**WORK INSTRUCTIONS:** Lines holding the string "round" in the listing below are to be copied.
[[ DATASET RECORDS, beginning ]]
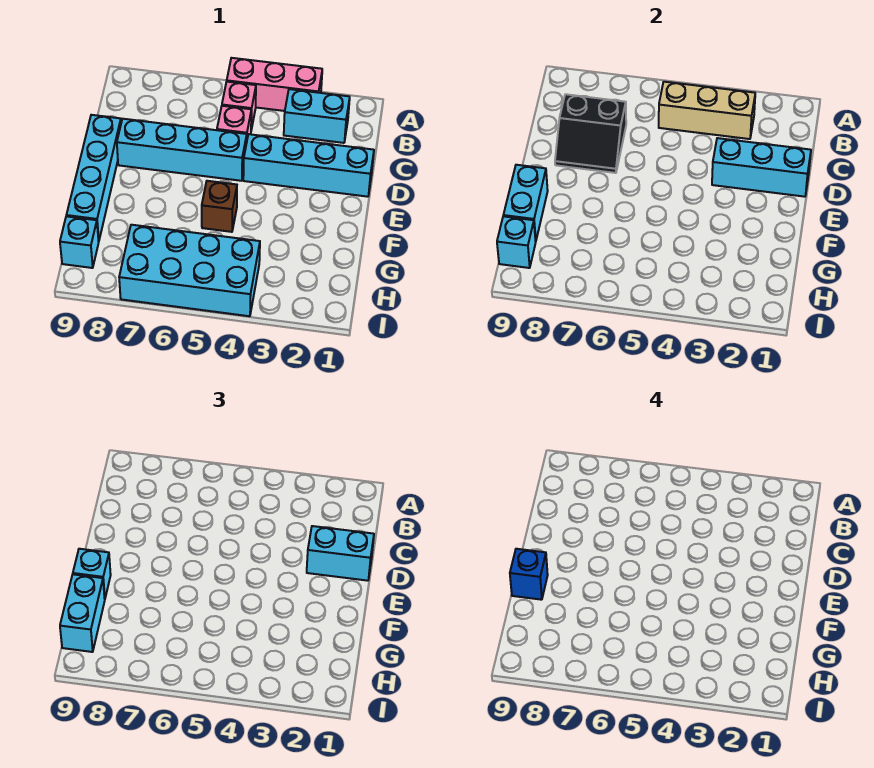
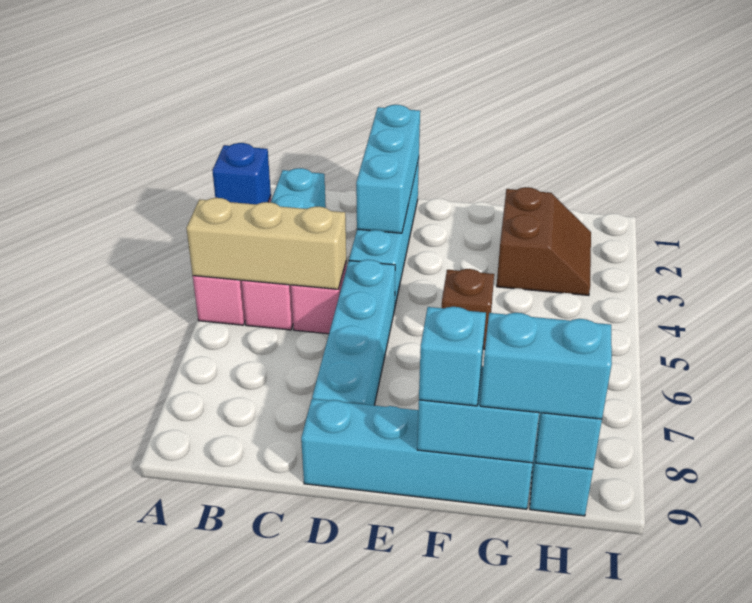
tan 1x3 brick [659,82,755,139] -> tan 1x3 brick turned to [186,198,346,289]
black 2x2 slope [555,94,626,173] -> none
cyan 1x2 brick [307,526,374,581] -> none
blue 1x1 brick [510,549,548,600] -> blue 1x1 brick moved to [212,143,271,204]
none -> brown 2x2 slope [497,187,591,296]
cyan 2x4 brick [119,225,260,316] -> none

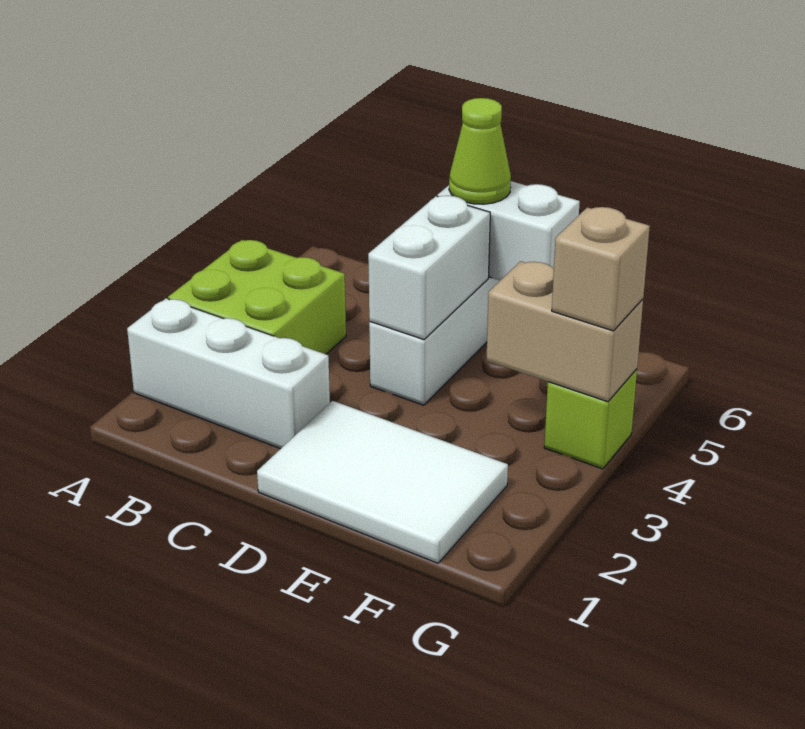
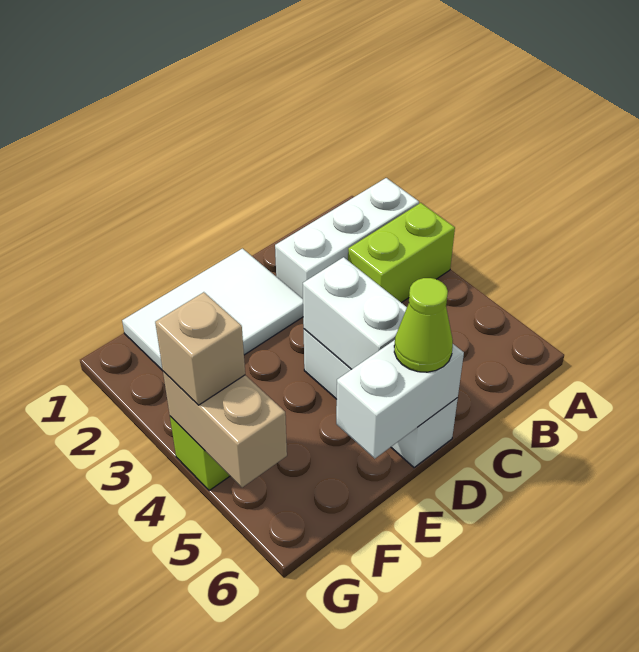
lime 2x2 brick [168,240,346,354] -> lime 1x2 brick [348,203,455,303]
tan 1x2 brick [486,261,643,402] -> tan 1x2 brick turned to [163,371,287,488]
[[ DATASET RECORDS, end ]]
[[ DATASET RECORDS, beginning ]]
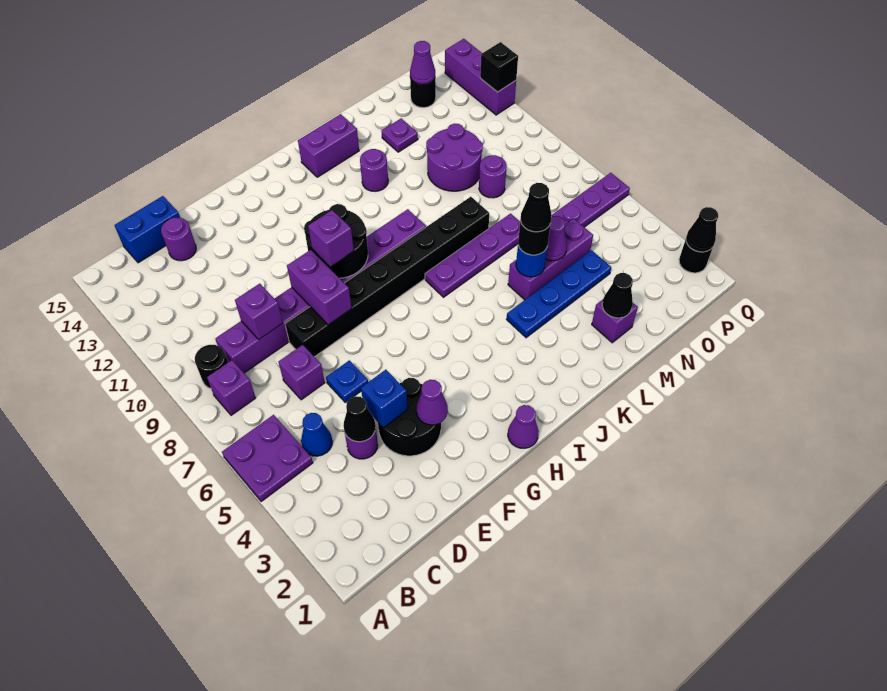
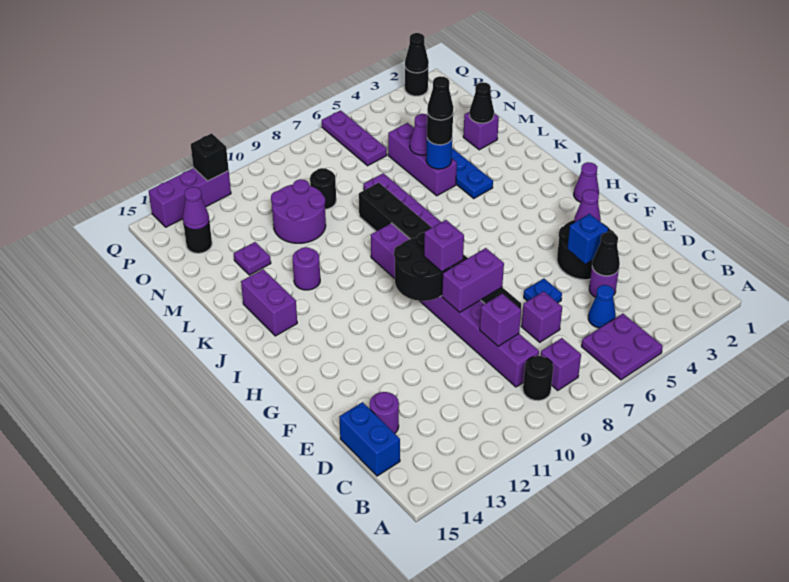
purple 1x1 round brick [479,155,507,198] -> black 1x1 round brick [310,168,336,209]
[[ DATASET RECORDS, end ]]
[[ DATASET RECORDS, beginning ]]
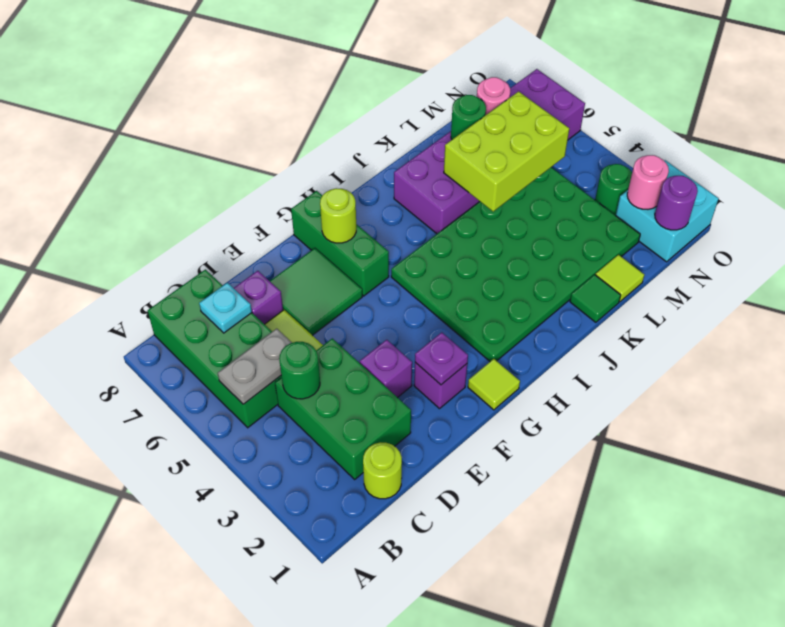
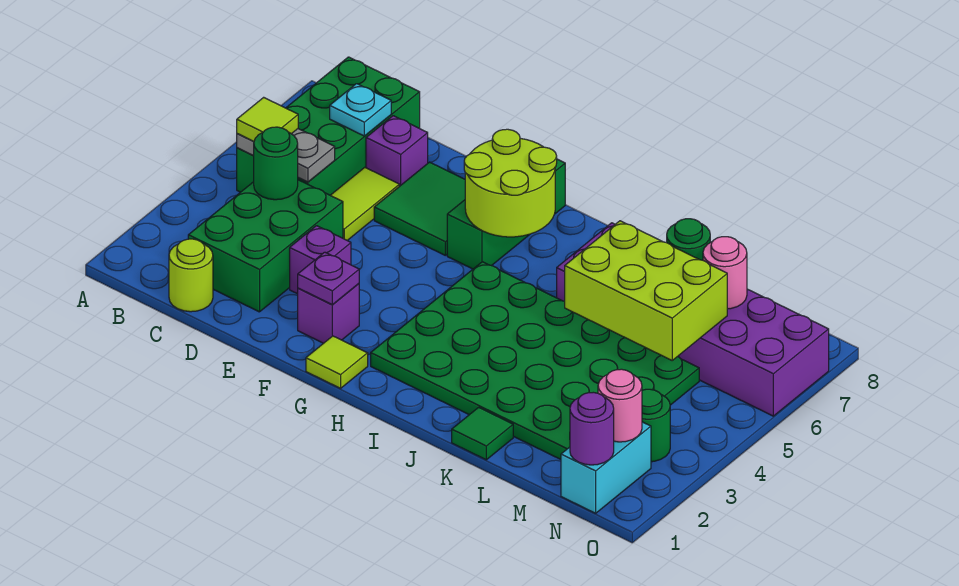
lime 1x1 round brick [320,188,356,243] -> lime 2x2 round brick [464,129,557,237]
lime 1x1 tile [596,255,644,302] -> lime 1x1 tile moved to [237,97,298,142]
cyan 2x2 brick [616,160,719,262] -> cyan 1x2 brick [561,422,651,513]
[[ DATASET RECORDS, end ]]
**ANSWER AREA:**
purple 1x1 round brick [479,155,507,198] -> black 1x1 round brick [310,168,336,209]
lime 1x1 round brick [320,188,356,243] -> lime 2x2 round brick [464,129,557,237]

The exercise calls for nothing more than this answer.